### [What is required]
An exact copy of every entry is needed, without any of the pictures.

** Dataset records follows **

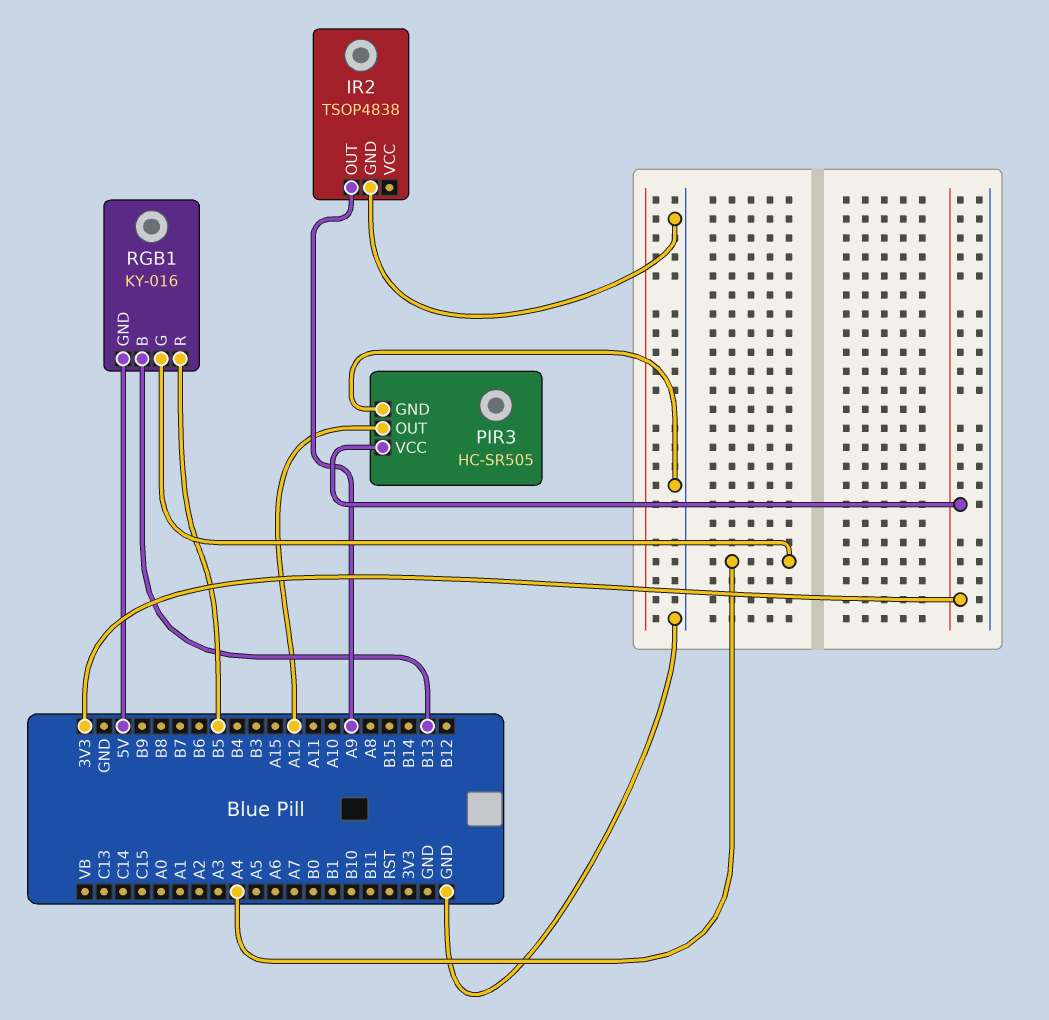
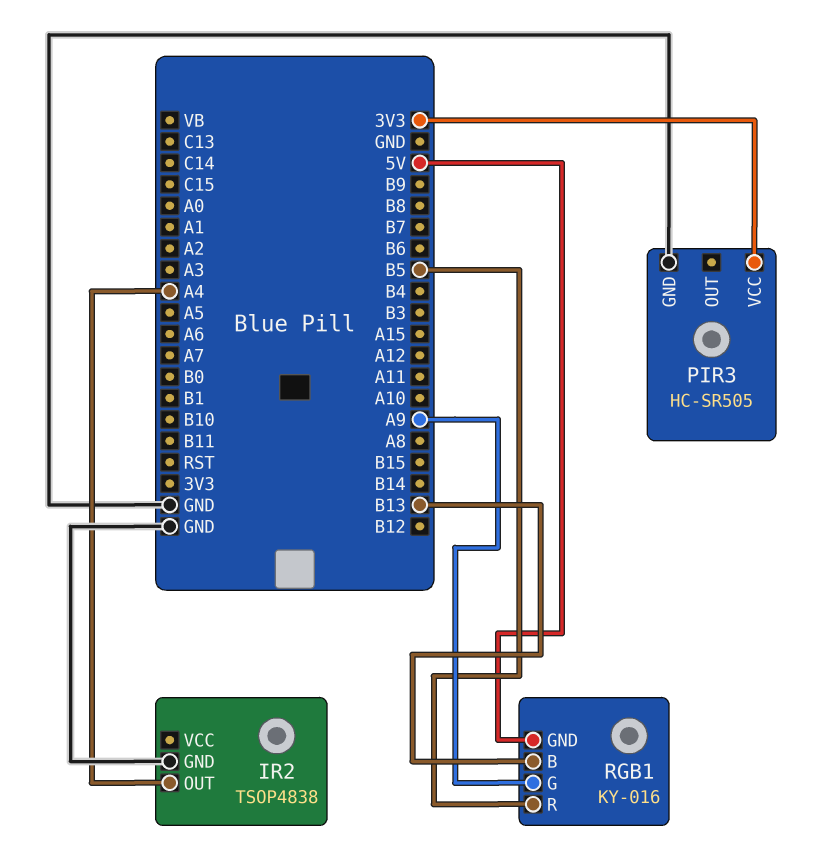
IR2 pin OUT: A9 -> A4
PIR3 pin OUT: A12 -> none
RGB1 pin G: A4 -> A9

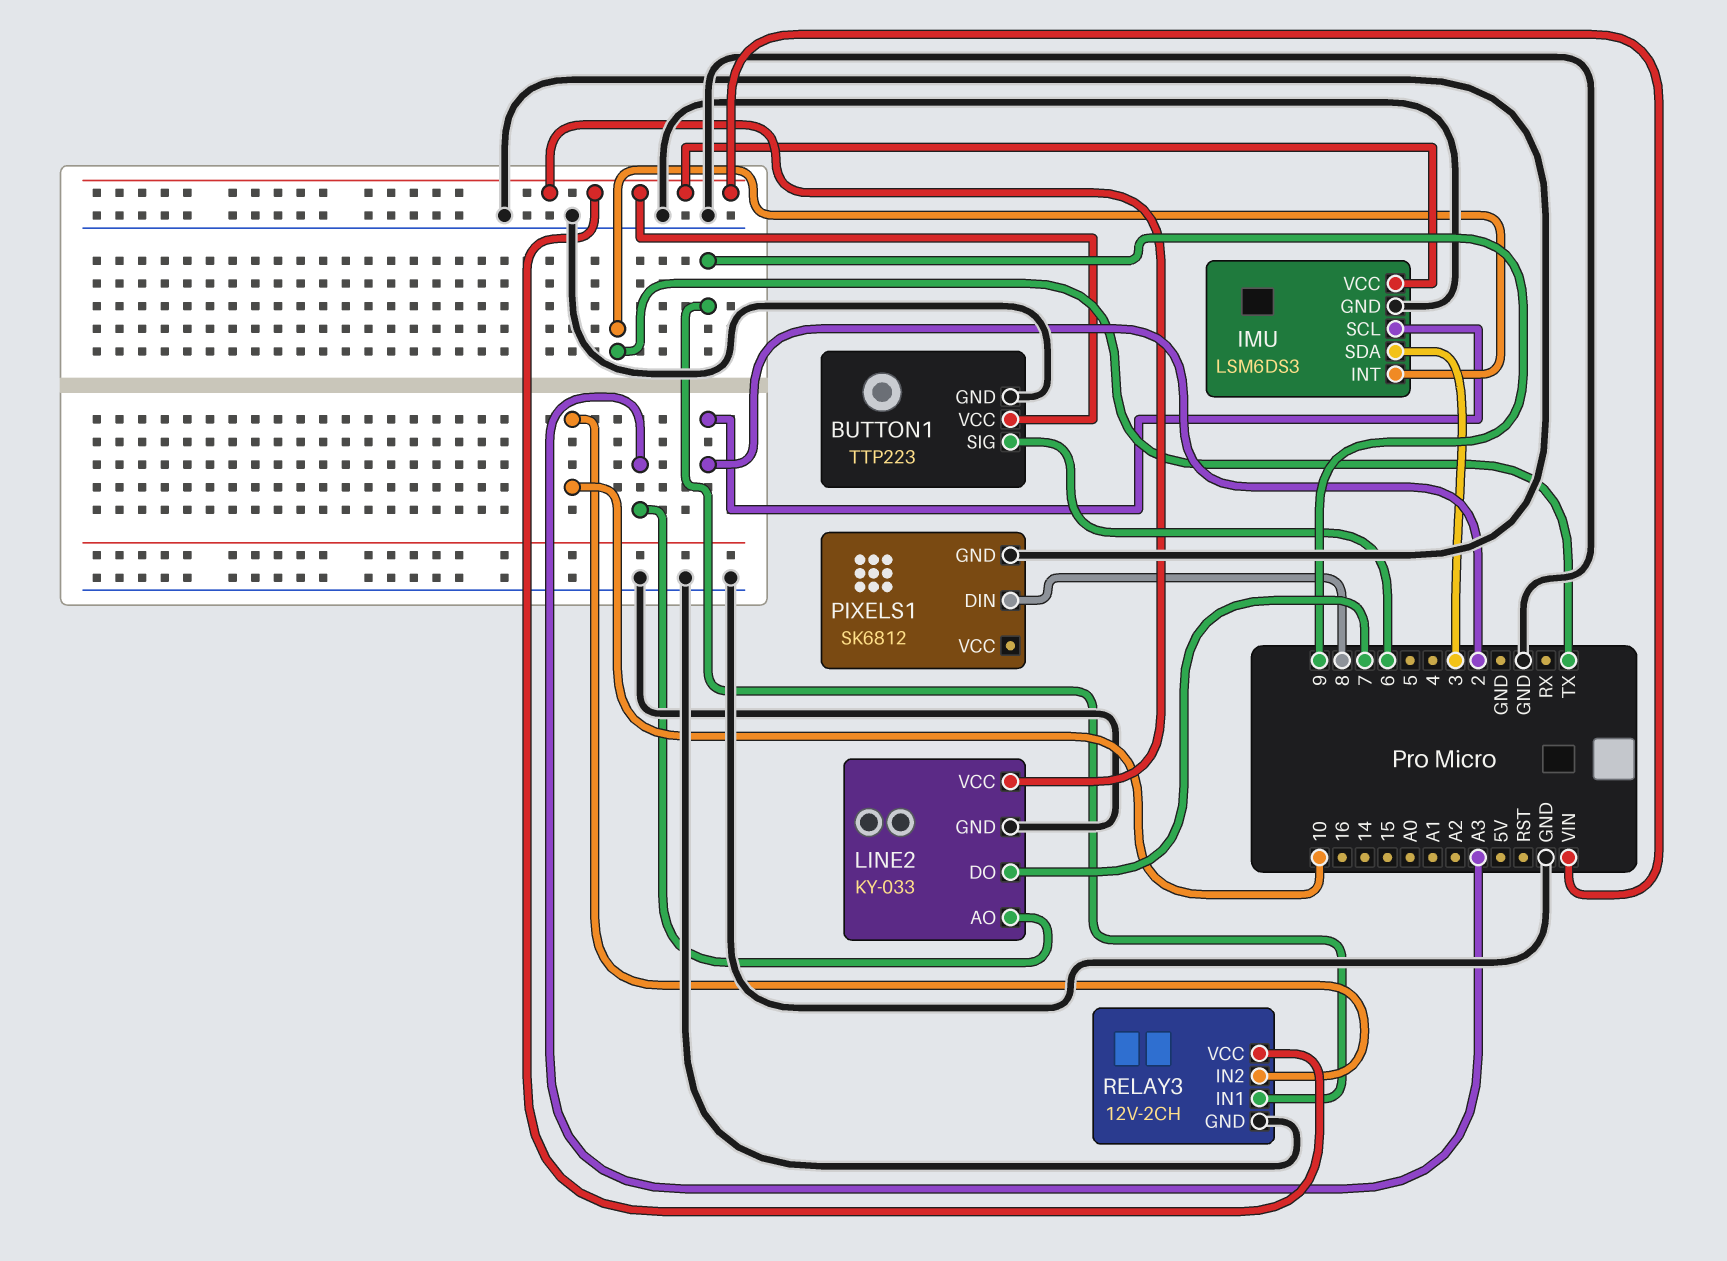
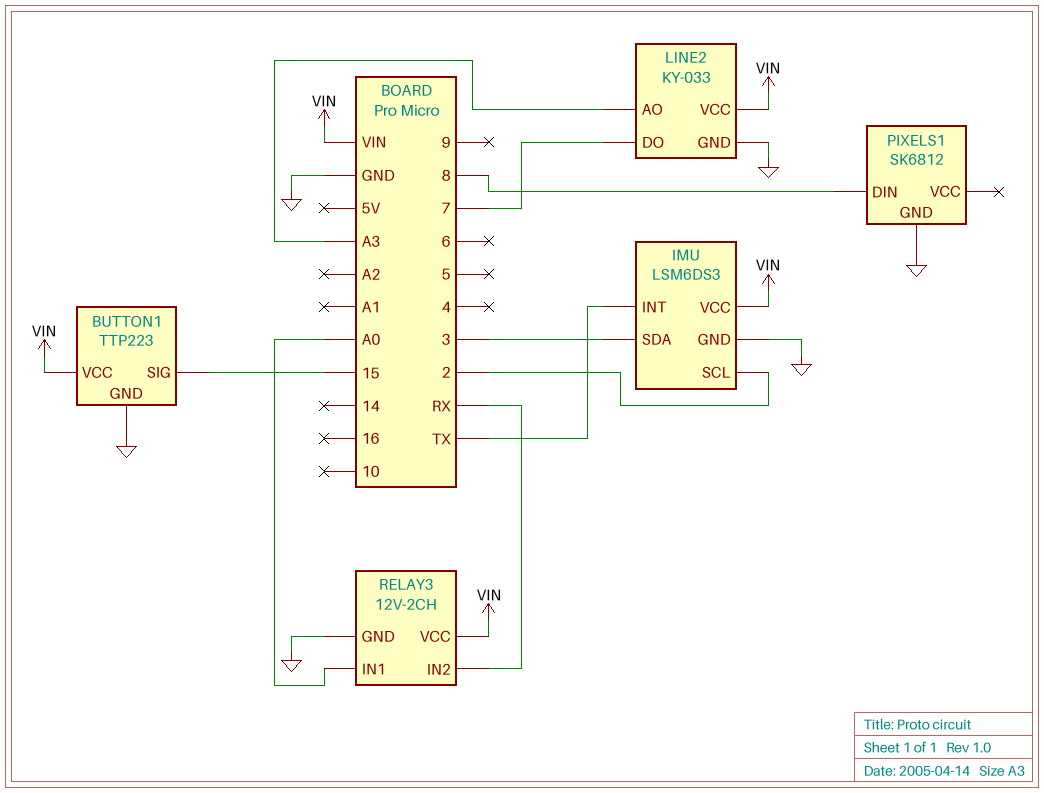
BUTTON1 pin SIG: 6 -> 15
RELAY3 pin IN1: 9 -> A0
RELAY3 pin IN2: 10 -> RX

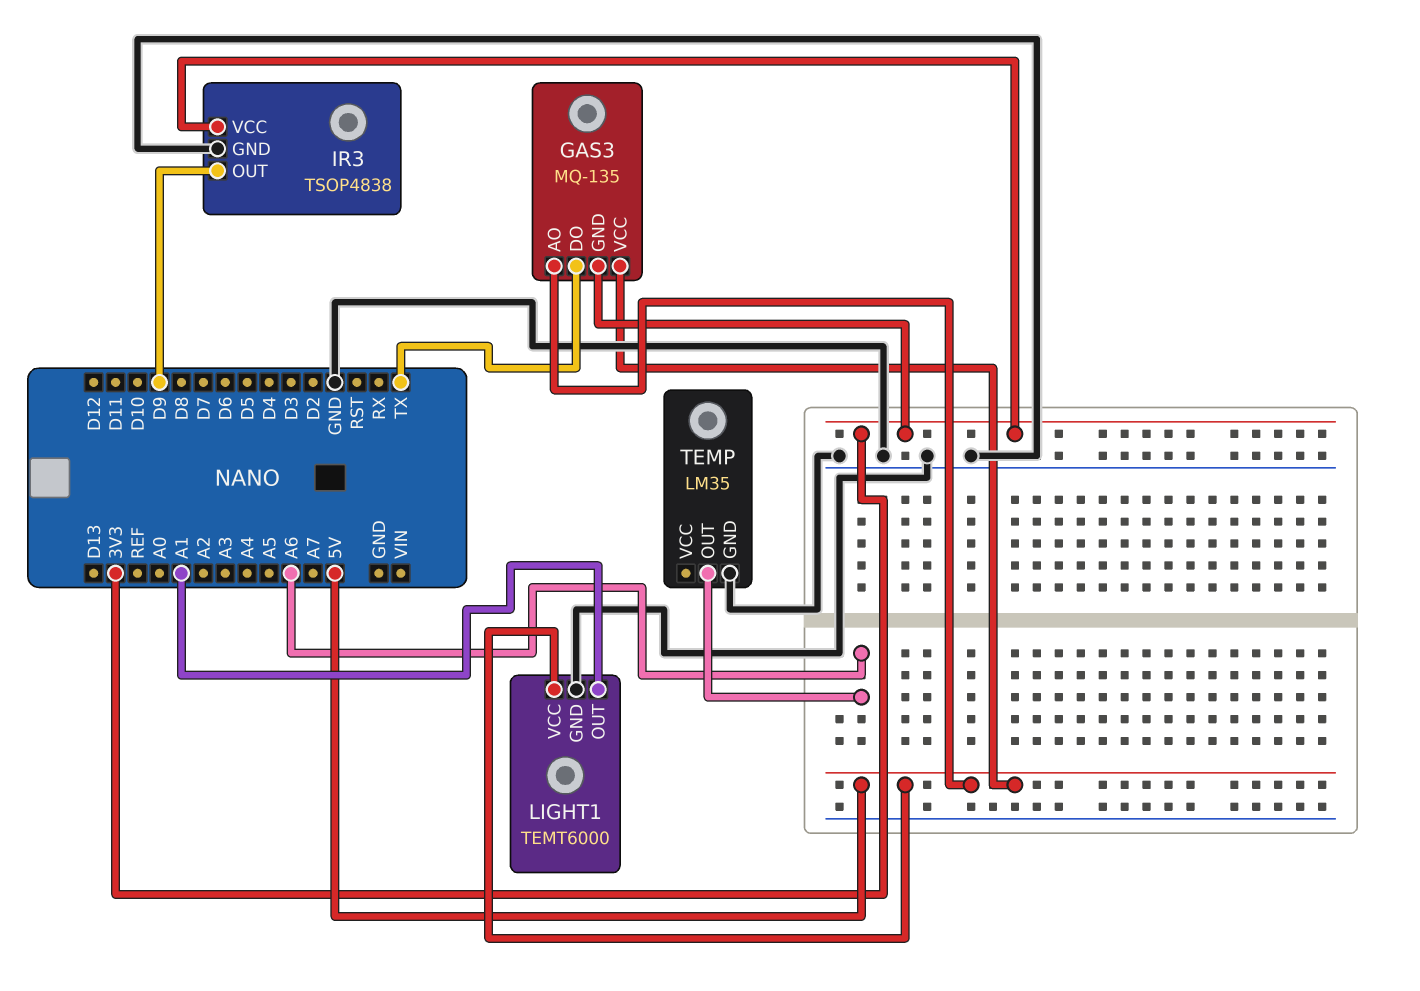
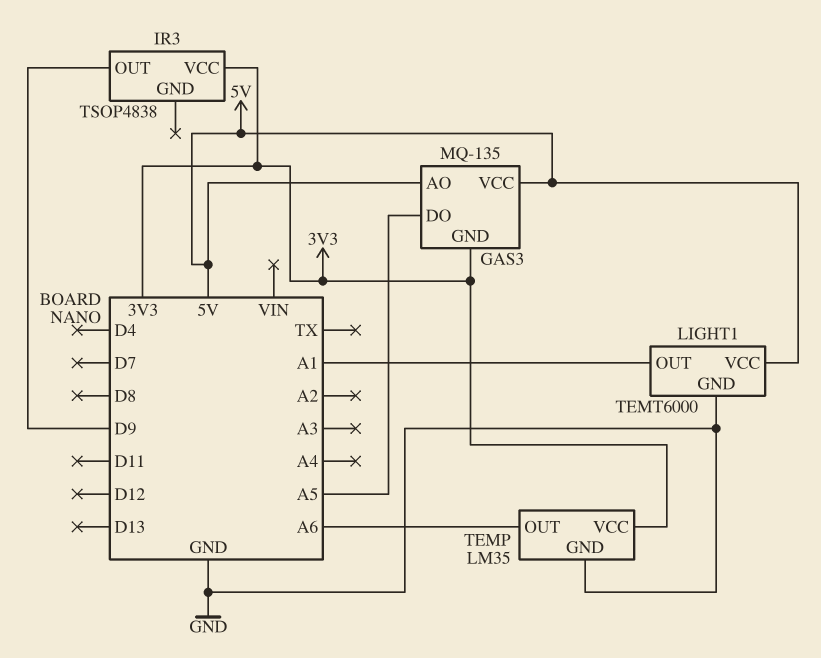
GAS3 pin DO: TX -> A5
IR3 pin GND: GND -> none
TEMP pin VCC: none -> 3V3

** End of Dataset records **

### [Answer to the exercise]
IR2 pin OUT: A9 -> A4
PIR3 pin OUT: A12 -> none
RGB1 pin G: A4 -> A9

BUTTON1 pin SIG: 6 -> 15
RELAY3 pin IN1: 9 -> A0
RELAY3 pin IN2: 10 -> RX

GAS3 pin DO: TX -> A5
IR3 pin GND: GND -> none
TEMP pin VCC: none -> 3V3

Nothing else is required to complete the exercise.